● Material provided:

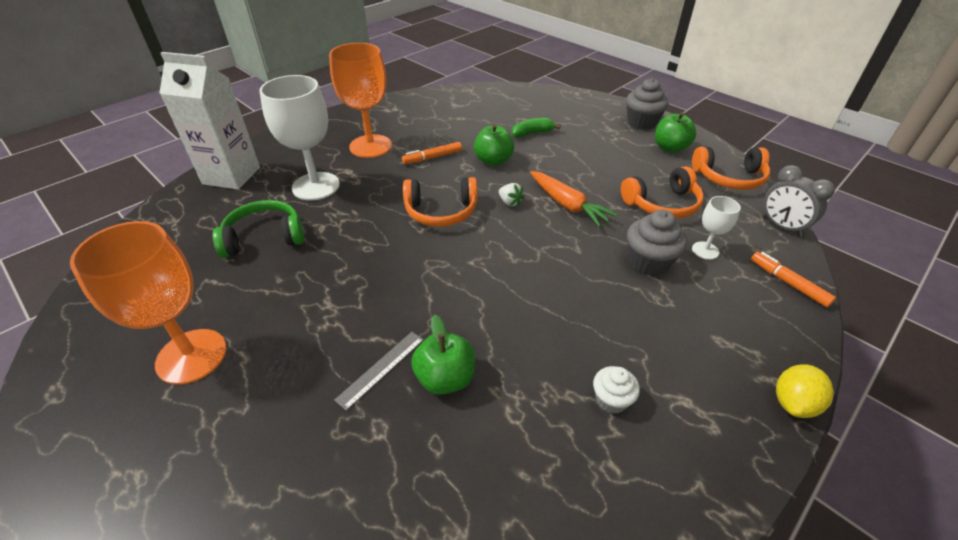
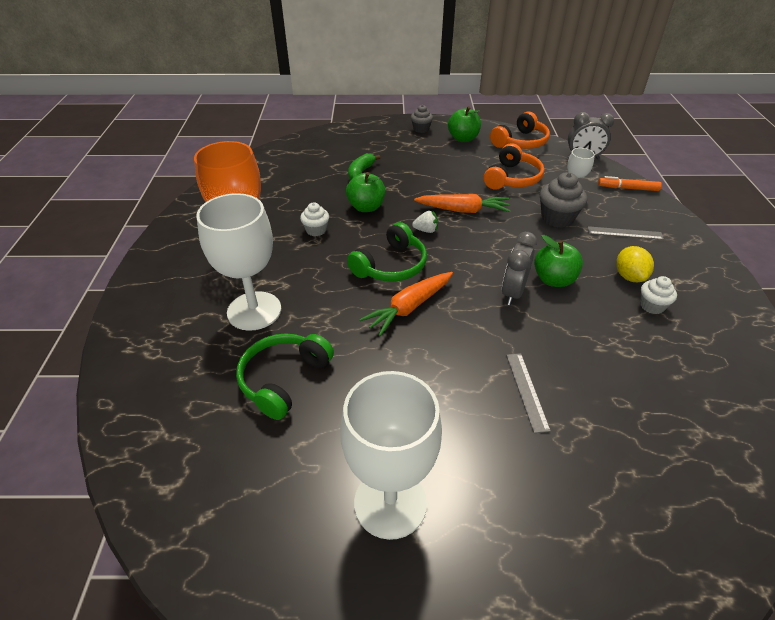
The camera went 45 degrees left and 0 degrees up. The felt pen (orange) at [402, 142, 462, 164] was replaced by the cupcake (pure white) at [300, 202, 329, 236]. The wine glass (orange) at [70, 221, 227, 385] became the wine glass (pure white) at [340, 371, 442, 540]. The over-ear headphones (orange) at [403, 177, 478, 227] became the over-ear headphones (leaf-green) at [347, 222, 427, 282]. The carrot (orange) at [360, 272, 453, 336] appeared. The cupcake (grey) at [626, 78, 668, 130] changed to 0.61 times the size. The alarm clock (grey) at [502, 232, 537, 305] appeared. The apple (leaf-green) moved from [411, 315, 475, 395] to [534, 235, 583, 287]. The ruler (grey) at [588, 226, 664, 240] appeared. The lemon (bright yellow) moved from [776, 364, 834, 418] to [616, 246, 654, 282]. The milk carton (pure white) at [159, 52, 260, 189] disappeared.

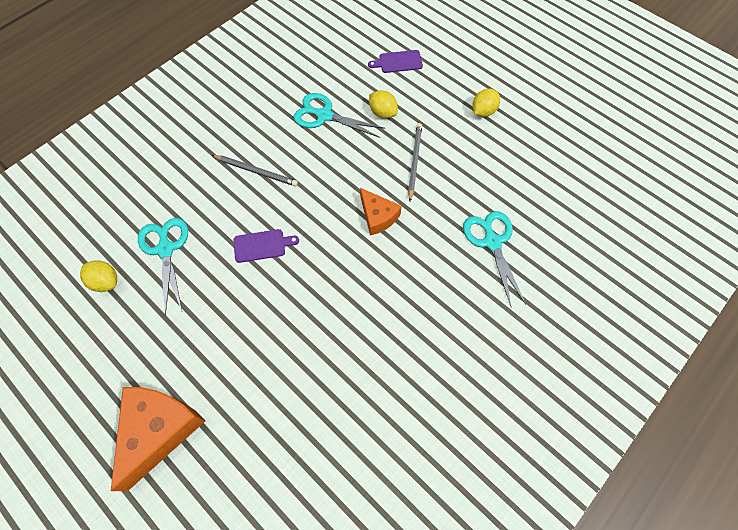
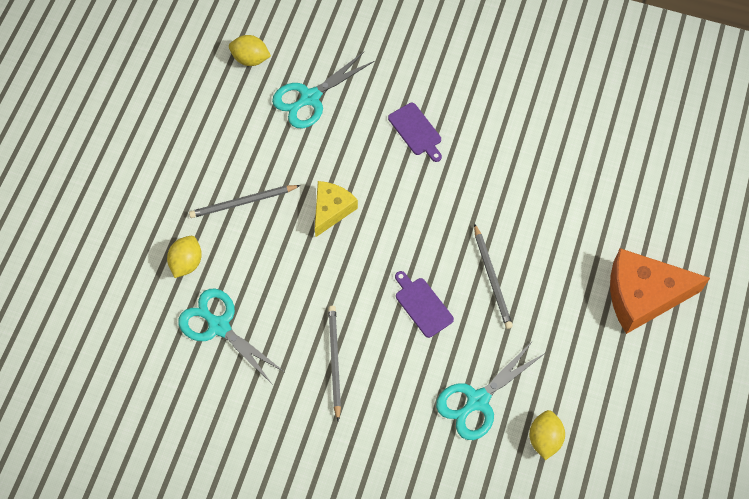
The camera went 115 degrees left and 0 degrees up. The scissors (aqua) at [293, 93, 385, 138] turned 135 degrees clockwise. The lemon (bright yellow) moved from [472, 89, 500, 117] to [229, 35, 271, 66]. The piece of cheese (orange) at [360, 188, 402, 235] became the piece of cheese (bright yellow) at [315, 181, 358, 237]. The chopping board (royal purple) moved from [368, 50, 423, 73] to [388, 103, 442, 162]. The lead pencil (grey) at [474, 223, 513, 329] appeared.

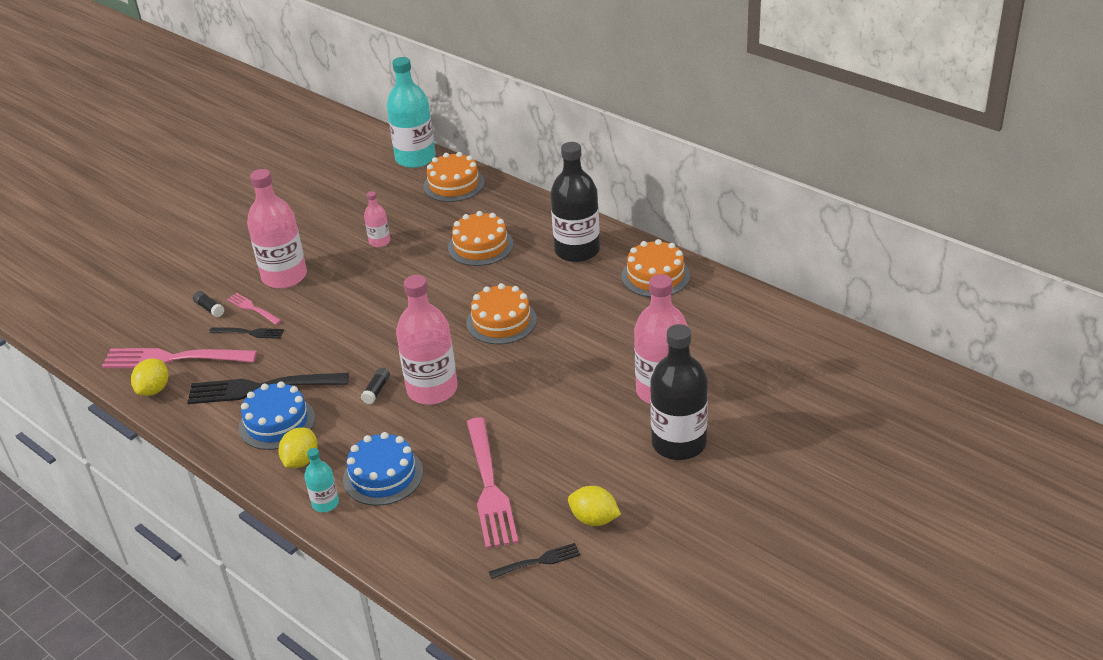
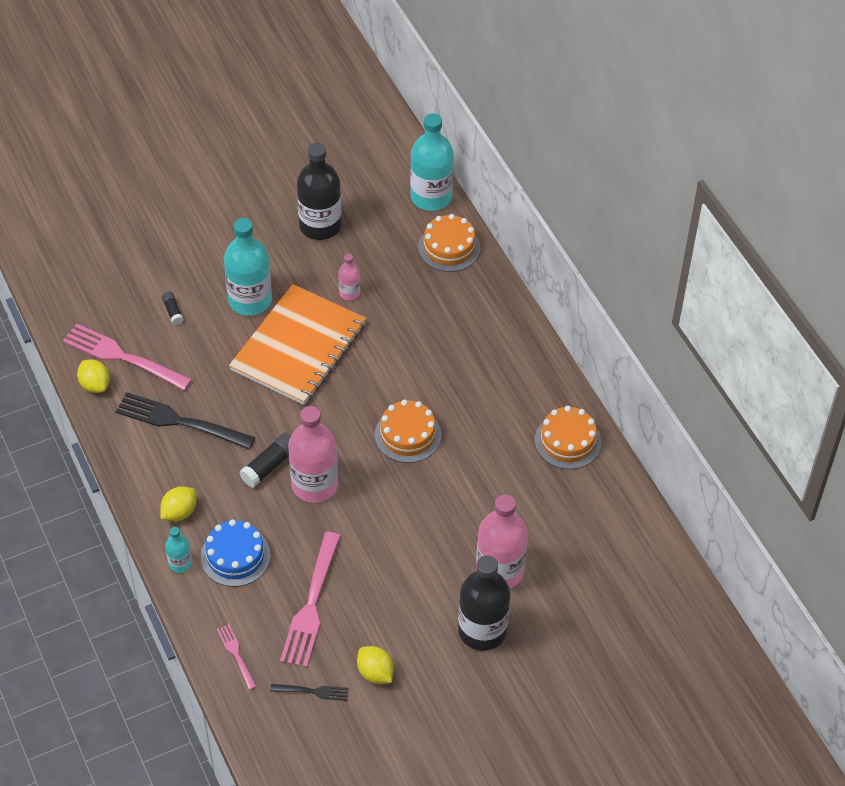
The camera went 20 degrees right and 15 degrees up. The lemon (bright yellow) at [131, 359, 168, 396] turned 75 degrees counterclockwise. The dinner fork (rosy) moved from [227, 293, 282, 325] to [217, 624, 257, 690]. The drink bottle (rosy) at [247, 169, 307, 289] became the drink bottle (aqua) at [224, 218, 272, 316]. The notebook (orange) at [229, 284, 366, 405] appeared. The stick of glue (black) at [361, 368, 390, 404] changed to 1.69 times the size. The drink bottle (black) moved from [550, 142, 600, 262] to [297, 143, 342, 240]. The dinner fork (black) at [209, 328, 284, 339] disappeared. The layer cake (cobalt) at [239, 382, 315, 450] disappeared. The layer cake (orange) at [448, 211, 514, 266] disappeared.

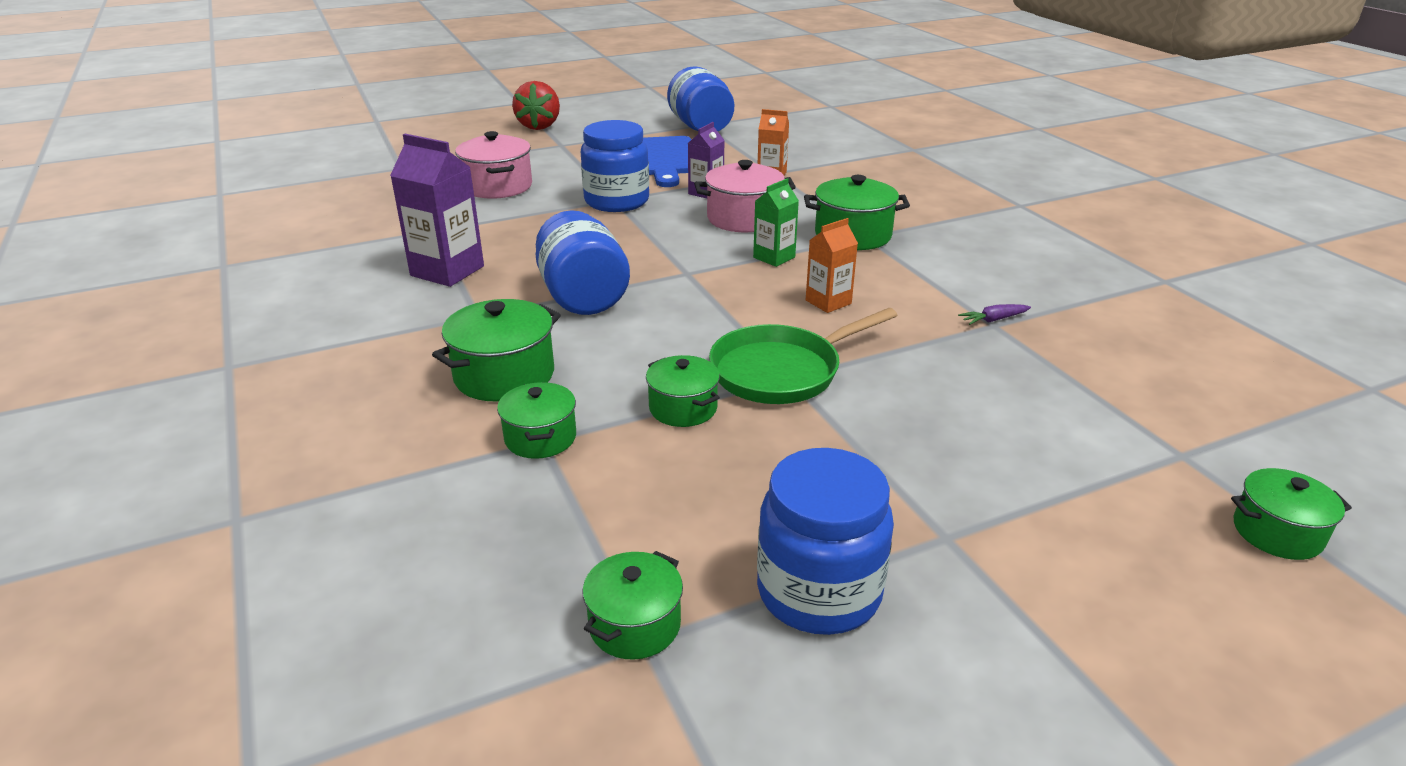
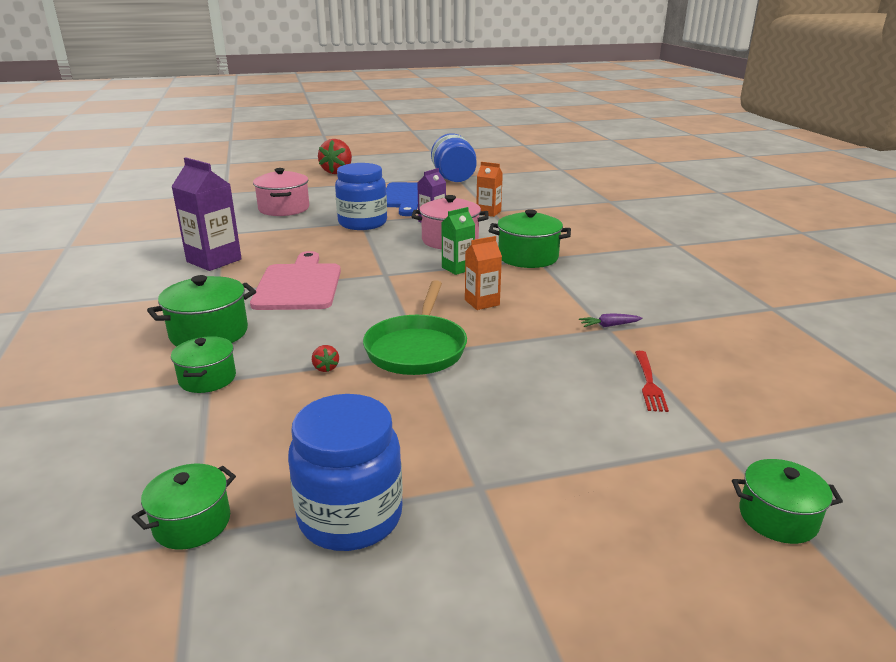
The camera went 10 degrees right and 5 degrees down. The preserve jar (cobalt) at [536, 210, 630, 315] was replaced by the chopping board (rosy) at [250, 251, 341, 310]. The pot (leaf-green) at [646, 355, 720, 427] was replaced by the berry (red) at [312, 345, 339, 372]. The frying pan (leaf-green) at [709, 308, 898, 404] turned 60 degrees counterclockwise. The dinner fork (red) at [635, 351, 669, 412] appeared.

● What you should do:
Would you set down, word for word, the lines running from the one that contains "The camera went 115" to the last line of the material, omitting all pictures?

● Response box:
The camera went 115 degrees left and 0 degrees up. The scissors (aqua) at [293, 93, 385, 138] turned 135 degrees clockwise. The lemon (bright yellow) moved from [472, 89, 500, 117] to [229, 35, 271, 66]. The piece of cheese (orange) at [360, 188, 402, 235] became the piece of cheese (bright yellow) at [315, 181, 358, 237]. The chopping board (royal purple) moved from [368, 50, 423, 73] to [388, 103, 442, 162]. The lead pencil (grey) at [474, 223, 513, 329] appeared.

The camera went 20 degrees right and 15 degrees up. The lemon (bright yellow) at [131, 359, 168, 396] turned 75 degrees counterclockwise. The dinner fork (rosy) moved from [227, 293, 282, 325] to [217, 624, 257, 690]. The drink bottle (rosy) at [247, 169, 307, 289] became the drink bottle (aqua) at [224, 218, 272, 316]. The notebook (orange) at [229, 284, 366, 405] appeared. The stick of glue (black) at [361, 368, 390, 404] changed to 1.69 times the size. The drink bottle (black) moved from [550, 142, 600, 262] to [297, 143, 342, 240]. The dinner fork (black) at [209, 328, 284, 339] disappeared. The layer cake (cobalt) at [239, 382, 315, 450] disappeared. The layer cake (orange) at [448, 211, 514, 266] disappeared.

The camera went 10 degrees right and 5 degrees down. The preserve jar (cobalt) at [536, 210, 630, 315] was replaced by the chopping board (rosy) at [250, 251, 341, 310]. The pot (leaf-green) at [646, 355, 720, 427] was replaced by the berry (red) at [312, 345, 339, 372]. The frying pan (leaf-green) at [709, 308, 898, 404] turned 60 degrees counterclockwise. The dinner fork (red) at [635, 351, 669, 412] appeared.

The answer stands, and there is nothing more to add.